▸ **About this task**
The part below that opens with the line containing "C1: 680nF (+3V3, GND) -> 47nF (+3V3, GND)" and closes with the line containing "S1: button (GND, U1/PA4)" should be copied exactly, minus any pictures.

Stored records
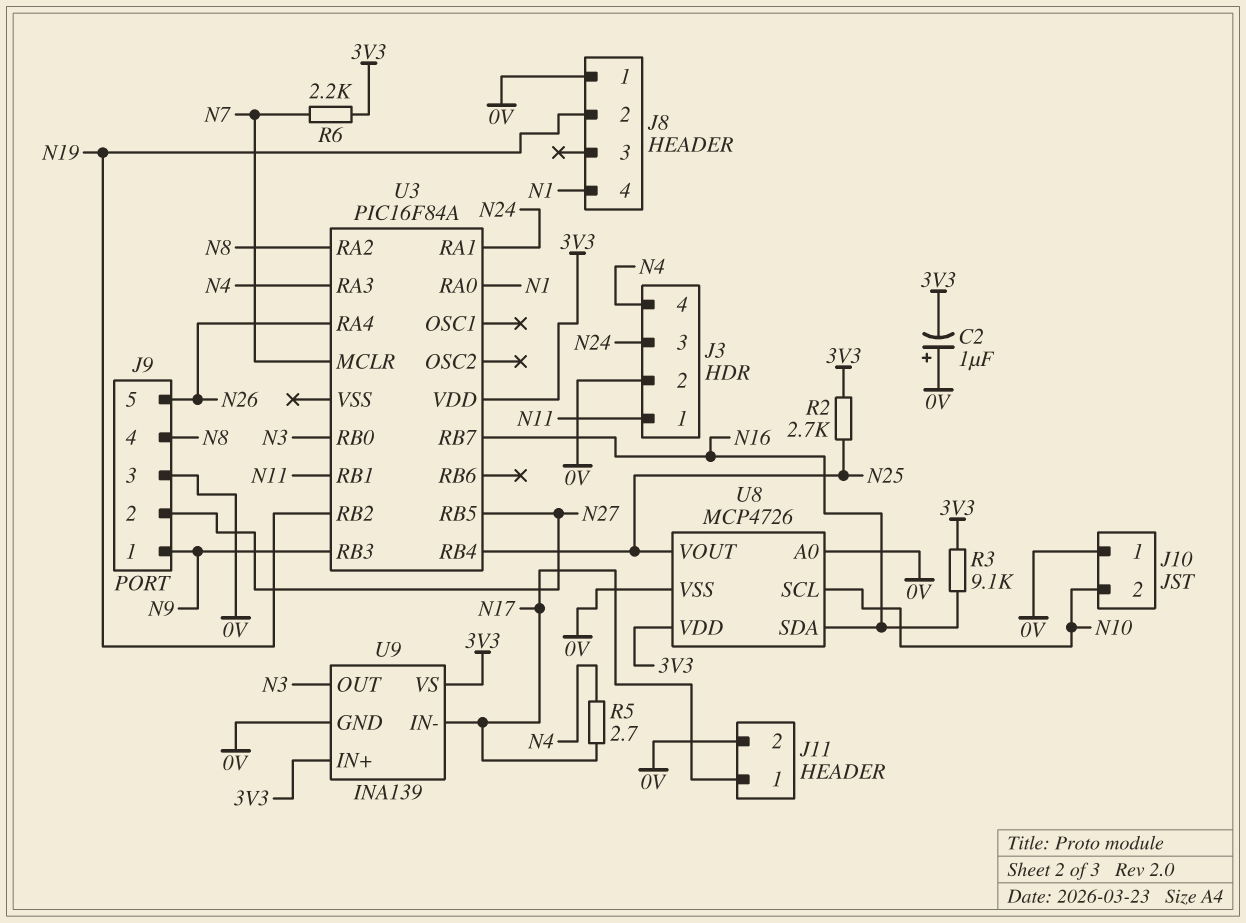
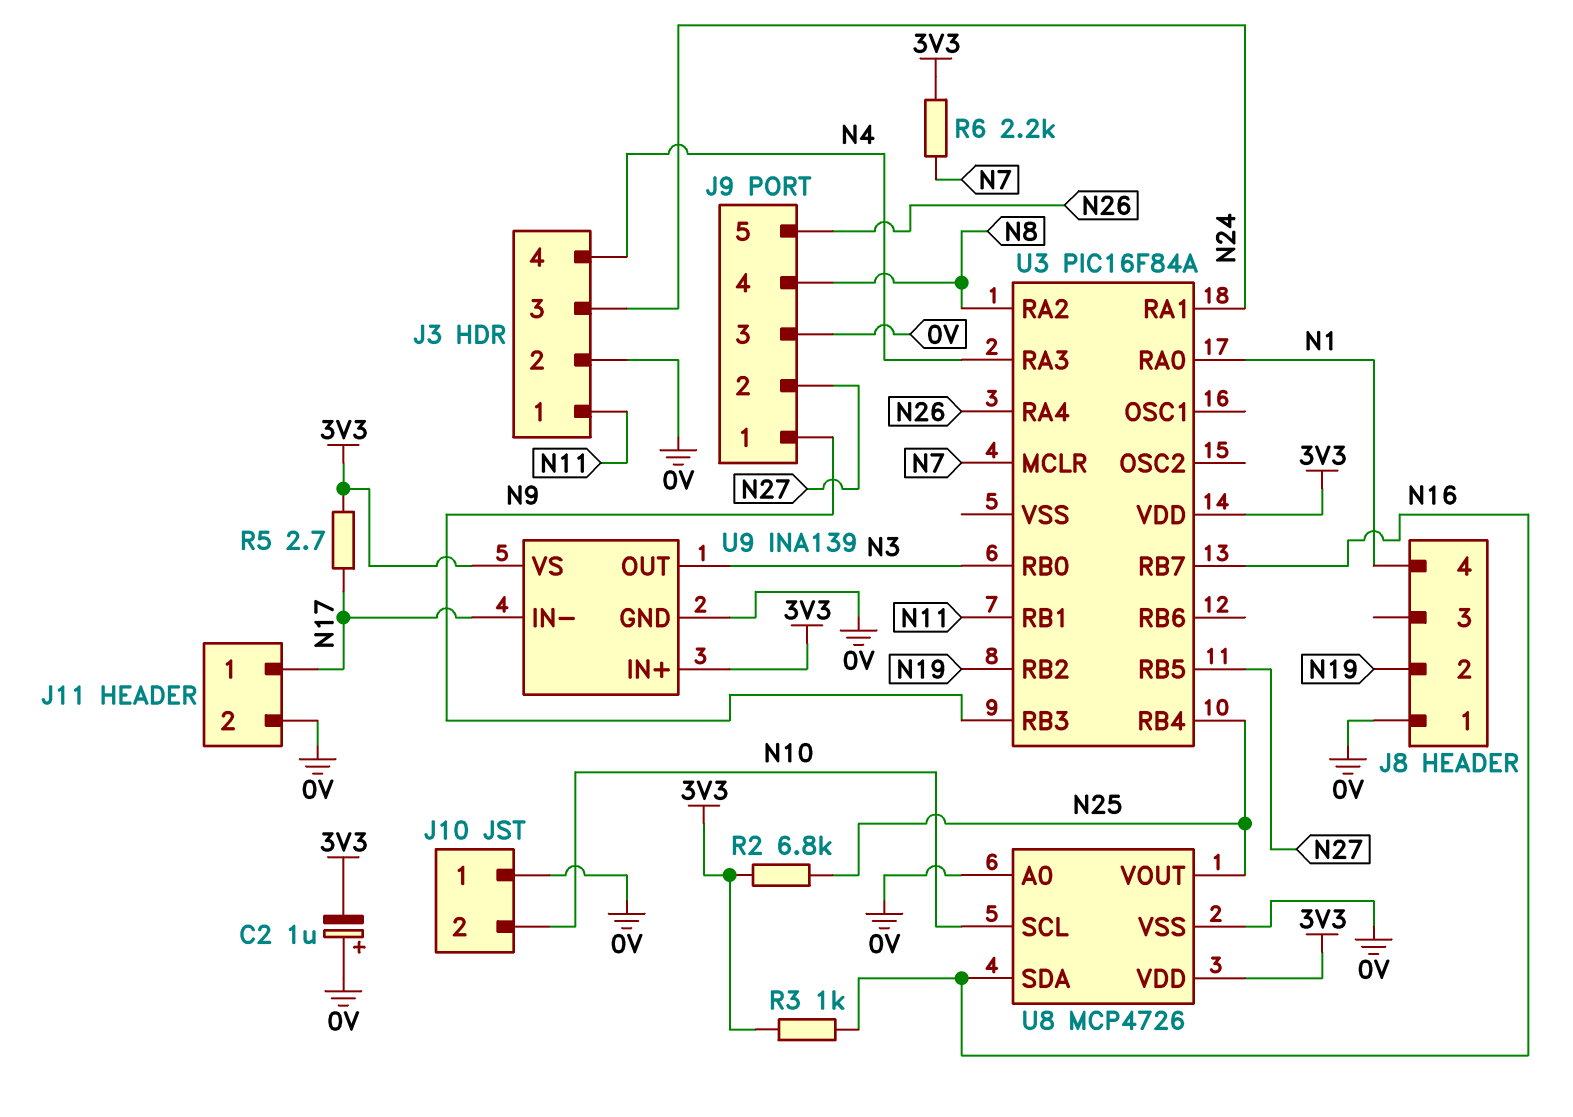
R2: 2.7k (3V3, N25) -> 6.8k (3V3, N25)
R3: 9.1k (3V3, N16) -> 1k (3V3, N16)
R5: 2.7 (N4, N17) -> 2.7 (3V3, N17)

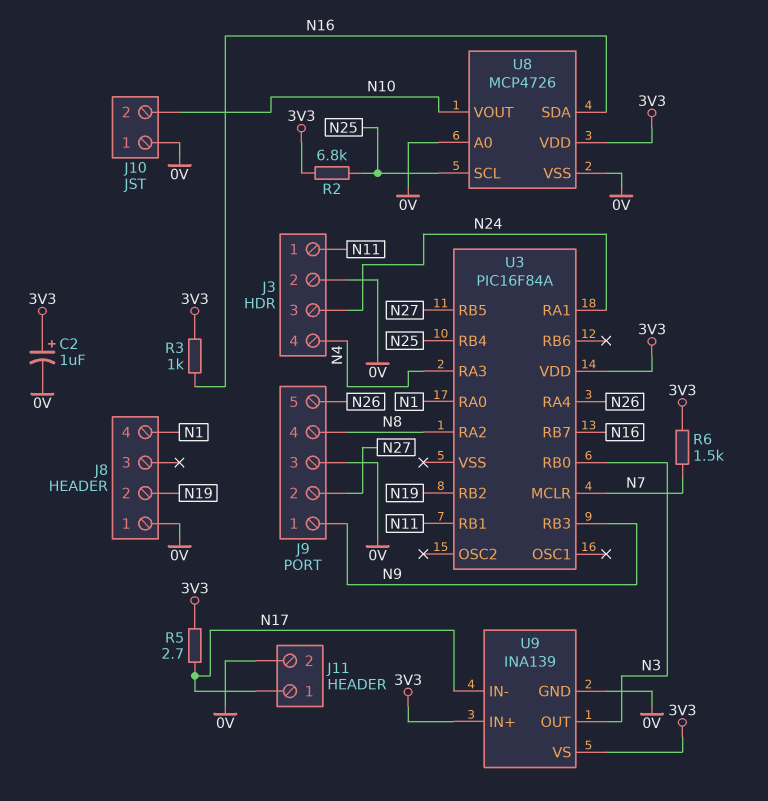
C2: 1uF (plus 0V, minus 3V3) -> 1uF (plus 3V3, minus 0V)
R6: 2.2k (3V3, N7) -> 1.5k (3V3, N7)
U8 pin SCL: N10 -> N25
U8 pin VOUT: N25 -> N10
...
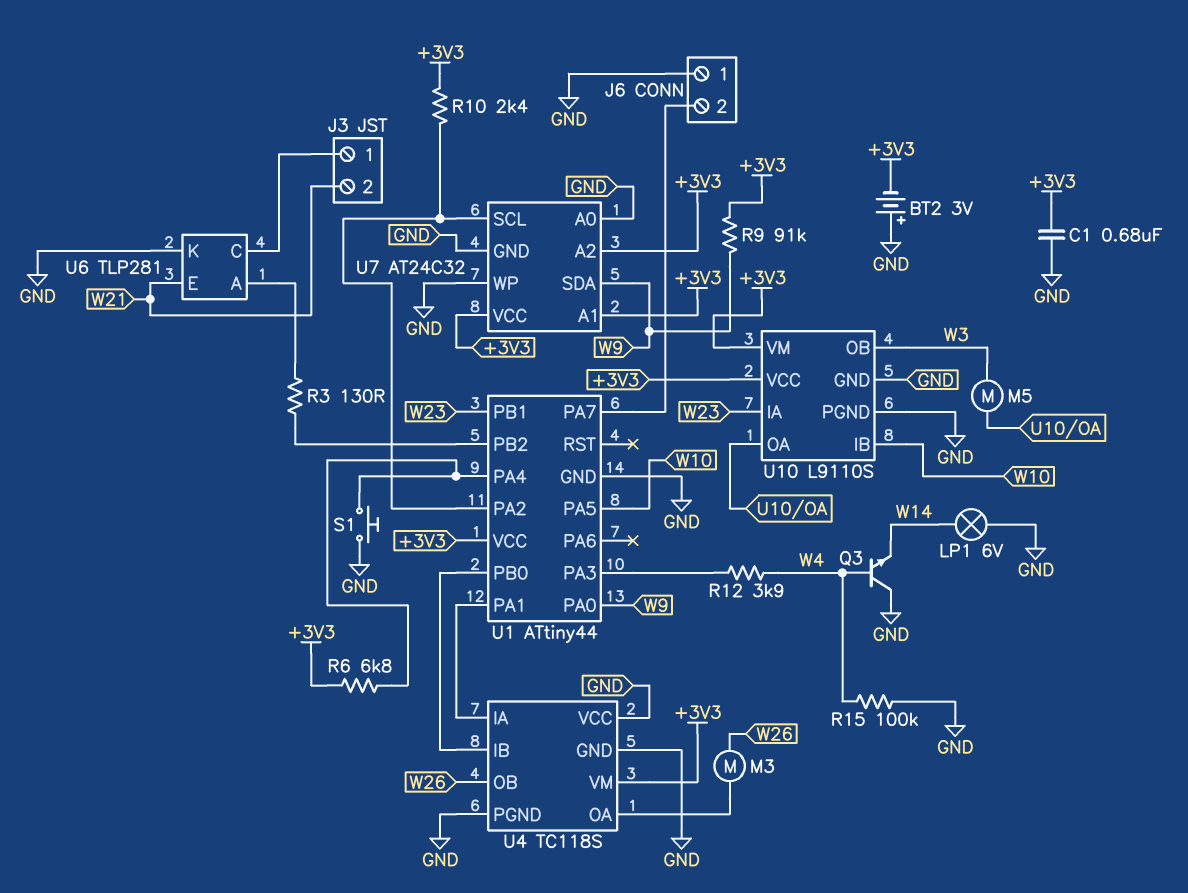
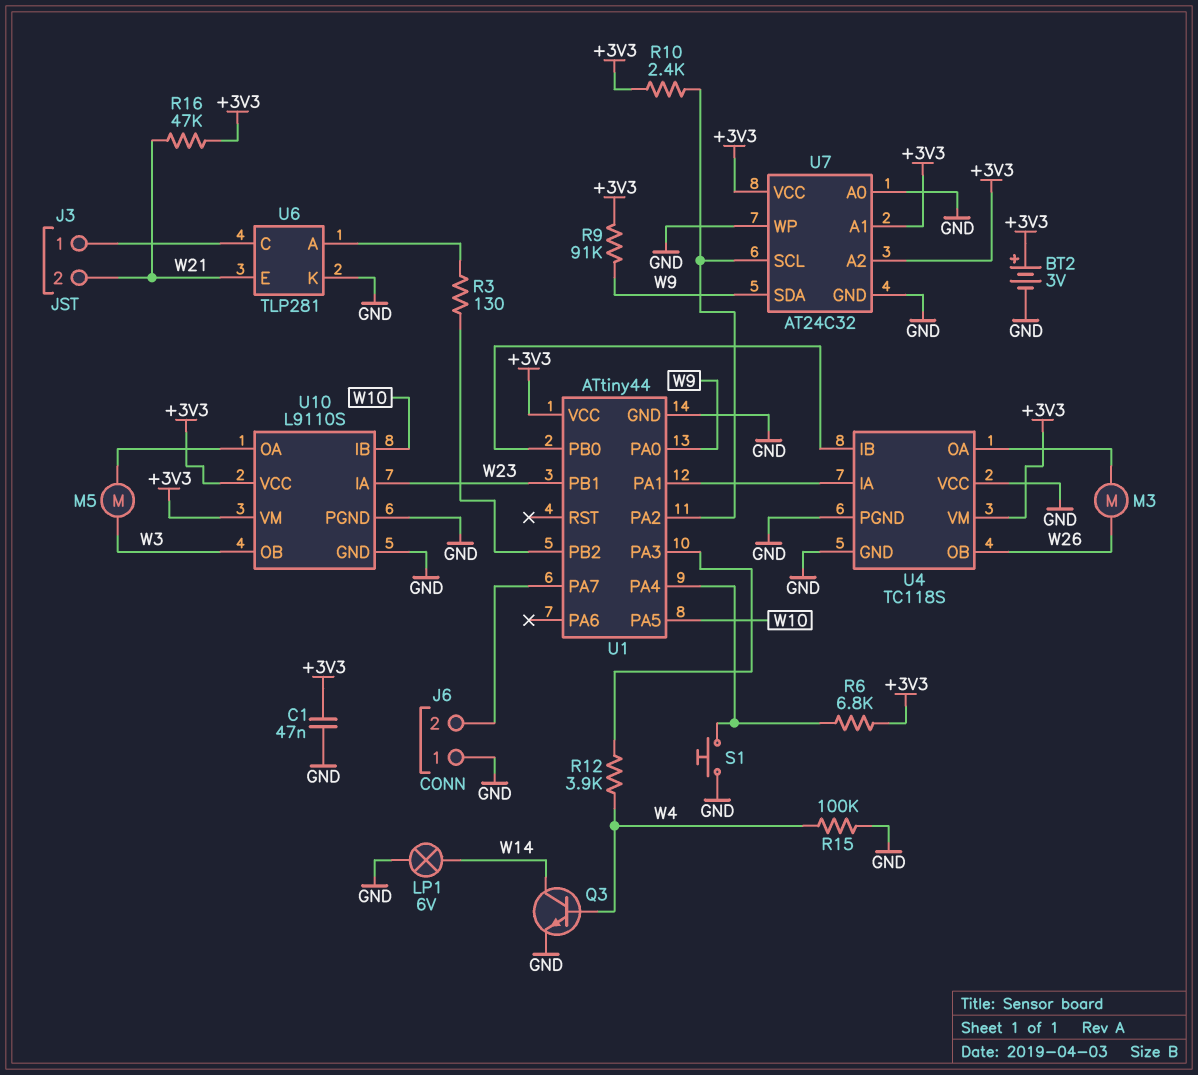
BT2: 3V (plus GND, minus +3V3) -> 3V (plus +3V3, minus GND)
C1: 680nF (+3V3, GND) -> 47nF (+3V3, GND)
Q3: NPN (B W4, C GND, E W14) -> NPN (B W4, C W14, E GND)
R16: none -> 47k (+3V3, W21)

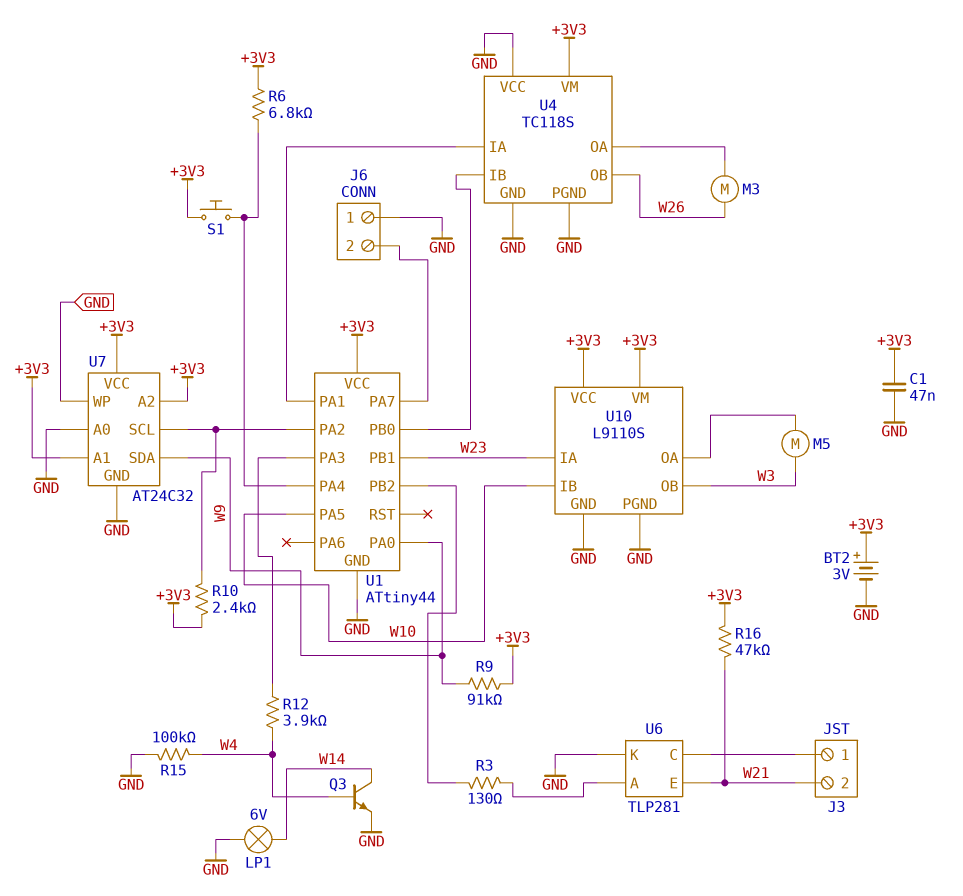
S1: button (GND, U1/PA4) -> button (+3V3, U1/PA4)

▸ **Exercise result**
C1: 680nF (+3V3, GND) -> 47nF (+3V3, GND)
Q3: NPN (B W4, C GND, E W14) -> NPN (B W4, C W14, E GND)
R16: none -> 47k (+3V3, W21)

S1: button (GND, U1/PA4) -> button (+3V3, U1/PA4)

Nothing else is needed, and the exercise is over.